> YOUR GOAL
In the records below, find the line with "can/purple (385, 358)" and the line with "can/yellow (173, 177) => nothing". Print both exactly, along with every line between them, and no other line.

(STORED DATA)

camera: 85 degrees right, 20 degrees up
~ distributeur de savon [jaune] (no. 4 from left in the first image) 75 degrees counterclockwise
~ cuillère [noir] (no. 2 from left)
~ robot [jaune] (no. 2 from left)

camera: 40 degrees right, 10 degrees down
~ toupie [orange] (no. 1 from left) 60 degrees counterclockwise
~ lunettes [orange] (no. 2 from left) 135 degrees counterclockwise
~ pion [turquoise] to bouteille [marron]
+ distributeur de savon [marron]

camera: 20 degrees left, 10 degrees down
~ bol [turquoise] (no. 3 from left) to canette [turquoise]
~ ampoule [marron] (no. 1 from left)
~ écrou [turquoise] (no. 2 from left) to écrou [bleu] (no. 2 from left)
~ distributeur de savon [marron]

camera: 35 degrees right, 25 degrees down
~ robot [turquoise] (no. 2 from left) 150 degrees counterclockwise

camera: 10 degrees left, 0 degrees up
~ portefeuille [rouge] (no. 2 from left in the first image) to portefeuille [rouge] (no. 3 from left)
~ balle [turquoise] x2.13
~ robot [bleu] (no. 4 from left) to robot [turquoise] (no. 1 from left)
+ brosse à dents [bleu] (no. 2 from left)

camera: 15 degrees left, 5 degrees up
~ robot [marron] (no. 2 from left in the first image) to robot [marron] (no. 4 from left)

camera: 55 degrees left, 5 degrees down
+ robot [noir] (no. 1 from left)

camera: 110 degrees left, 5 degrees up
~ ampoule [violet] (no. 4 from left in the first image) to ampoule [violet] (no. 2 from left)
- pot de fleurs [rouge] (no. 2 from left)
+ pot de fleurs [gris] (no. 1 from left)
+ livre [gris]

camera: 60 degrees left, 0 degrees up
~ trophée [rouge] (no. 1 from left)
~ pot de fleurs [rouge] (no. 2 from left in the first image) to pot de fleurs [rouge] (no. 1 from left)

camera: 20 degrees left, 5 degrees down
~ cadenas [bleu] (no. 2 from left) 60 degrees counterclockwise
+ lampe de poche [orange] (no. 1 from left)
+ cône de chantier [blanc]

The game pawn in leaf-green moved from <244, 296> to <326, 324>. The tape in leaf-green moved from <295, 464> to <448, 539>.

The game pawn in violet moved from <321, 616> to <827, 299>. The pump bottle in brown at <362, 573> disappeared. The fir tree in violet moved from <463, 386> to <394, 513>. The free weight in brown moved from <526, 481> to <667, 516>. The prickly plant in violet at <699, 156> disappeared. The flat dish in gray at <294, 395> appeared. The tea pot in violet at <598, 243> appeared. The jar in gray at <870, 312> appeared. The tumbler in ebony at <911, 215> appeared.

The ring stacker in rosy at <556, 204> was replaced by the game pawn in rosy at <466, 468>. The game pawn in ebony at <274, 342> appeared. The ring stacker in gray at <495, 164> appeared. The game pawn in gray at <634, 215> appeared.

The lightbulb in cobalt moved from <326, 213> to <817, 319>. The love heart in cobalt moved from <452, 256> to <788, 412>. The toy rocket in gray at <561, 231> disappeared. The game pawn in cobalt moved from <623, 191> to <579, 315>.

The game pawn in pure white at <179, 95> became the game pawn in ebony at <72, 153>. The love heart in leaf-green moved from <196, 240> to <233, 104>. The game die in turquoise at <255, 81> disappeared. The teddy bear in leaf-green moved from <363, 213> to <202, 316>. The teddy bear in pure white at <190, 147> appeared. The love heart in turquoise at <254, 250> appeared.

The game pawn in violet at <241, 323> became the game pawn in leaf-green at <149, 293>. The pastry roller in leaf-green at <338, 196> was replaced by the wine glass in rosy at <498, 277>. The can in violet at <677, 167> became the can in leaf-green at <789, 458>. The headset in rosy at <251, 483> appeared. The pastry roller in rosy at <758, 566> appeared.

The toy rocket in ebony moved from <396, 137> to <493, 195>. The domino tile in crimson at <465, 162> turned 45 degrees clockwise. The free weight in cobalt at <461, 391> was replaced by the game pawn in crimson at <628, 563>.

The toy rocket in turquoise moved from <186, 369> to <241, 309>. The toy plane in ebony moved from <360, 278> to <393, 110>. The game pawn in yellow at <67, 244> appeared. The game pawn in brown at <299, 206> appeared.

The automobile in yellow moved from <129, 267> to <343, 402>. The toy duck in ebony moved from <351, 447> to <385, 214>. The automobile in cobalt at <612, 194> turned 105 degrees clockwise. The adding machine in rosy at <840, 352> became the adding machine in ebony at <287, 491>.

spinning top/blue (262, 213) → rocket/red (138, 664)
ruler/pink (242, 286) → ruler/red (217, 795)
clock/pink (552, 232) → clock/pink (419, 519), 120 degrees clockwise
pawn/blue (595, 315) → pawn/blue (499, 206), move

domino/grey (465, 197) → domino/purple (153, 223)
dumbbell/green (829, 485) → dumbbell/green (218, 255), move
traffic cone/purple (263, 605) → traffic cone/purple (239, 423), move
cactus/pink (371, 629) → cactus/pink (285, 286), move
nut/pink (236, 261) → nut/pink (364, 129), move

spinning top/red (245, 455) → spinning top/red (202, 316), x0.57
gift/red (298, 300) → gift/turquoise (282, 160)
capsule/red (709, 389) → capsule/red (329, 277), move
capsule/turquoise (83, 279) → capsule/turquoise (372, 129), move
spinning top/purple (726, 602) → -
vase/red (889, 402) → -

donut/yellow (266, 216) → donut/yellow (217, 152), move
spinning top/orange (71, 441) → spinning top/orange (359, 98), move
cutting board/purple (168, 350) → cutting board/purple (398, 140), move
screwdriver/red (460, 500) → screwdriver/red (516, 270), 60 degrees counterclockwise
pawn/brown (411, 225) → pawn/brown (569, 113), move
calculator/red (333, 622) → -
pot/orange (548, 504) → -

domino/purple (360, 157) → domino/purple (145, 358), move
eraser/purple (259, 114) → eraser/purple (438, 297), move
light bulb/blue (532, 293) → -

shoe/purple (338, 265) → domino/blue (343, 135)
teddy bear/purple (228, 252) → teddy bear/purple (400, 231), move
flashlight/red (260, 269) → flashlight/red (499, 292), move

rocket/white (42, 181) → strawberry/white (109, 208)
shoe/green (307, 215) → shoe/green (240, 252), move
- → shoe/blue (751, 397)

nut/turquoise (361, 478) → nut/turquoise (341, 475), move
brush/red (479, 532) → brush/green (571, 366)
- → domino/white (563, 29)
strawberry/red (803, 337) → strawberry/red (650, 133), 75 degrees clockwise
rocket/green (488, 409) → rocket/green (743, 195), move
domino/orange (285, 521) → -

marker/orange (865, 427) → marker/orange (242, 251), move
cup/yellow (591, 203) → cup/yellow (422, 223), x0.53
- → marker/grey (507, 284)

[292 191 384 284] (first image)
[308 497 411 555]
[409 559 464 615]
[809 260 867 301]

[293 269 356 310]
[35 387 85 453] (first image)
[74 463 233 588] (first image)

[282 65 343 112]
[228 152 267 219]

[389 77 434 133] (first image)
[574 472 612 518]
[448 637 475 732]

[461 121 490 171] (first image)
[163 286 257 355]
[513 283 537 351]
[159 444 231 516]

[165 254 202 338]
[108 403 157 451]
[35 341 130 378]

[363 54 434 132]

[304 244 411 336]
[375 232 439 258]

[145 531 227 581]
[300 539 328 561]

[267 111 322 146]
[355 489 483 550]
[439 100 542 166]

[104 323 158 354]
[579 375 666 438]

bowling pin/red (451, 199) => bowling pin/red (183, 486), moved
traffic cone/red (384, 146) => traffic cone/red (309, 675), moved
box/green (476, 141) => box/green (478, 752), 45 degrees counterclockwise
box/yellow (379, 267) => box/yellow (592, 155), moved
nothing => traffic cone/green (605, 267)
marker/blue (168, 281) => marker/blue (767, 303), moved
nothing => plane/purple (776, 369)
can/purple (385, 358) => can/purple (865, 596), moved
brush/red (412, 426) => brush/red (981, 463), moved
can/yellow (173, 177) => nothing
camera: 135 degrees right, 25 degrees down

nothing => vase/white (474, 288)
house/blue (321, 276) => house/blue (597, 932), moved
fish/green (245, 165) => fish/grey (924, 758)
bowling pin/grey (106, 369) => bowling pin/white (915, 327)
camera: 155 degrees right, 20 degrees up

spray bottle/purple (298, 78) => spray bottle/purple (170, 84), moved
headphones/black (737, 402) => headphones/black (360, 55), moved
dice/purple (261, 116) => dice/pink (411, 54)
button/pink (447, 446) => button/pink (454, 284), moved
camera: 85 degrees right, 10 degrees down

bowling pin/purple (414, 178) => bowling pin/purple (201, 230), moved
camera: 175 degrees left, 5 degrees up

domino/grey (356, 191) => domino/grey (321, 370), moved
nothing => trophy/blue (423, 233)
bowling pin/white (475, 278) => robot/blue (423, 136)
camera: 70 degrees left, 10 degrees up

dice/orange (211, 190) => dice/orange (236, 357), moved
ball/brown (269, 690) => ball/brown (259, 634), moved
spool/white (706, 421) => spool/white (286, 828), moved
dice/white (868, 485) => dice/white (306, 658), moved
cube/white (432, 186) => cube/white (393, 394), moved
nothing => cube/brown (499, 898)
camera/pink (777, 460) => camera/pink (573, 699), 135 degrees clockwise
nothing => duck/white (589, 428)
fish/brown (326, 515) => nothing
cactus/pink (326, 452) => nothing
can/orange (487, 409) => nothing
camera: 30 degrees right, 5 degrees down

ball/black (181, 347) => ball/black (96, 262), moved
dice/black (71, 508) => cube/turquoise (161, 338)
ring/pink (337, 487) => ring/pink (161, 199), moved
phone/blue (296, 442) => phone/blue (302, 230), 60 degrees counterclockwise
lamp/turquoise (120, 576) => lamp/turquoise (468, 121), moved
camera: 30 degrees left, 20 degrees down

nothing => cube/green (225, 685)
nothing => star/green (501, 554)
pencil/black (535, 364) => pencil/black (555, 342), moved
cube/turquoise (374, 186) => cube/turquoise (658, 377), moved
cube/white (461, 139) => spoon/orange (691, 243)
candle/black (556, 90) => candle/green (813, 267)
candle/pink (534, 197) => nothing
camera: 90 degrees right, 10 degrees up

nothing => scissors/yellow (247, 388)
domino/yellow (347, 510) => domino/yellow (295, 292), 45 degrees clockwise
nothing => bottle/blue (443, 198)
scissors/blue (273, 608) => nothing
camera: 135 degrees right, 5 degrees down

(End STORED DATA)

> ANSWER TO THE PROBLEM
can/purple (385, 358) => can/purple (865, 596), moved
brush/red (412, 426) => brush/red (981, 463), moved
can/yellow (173, 177) => nothing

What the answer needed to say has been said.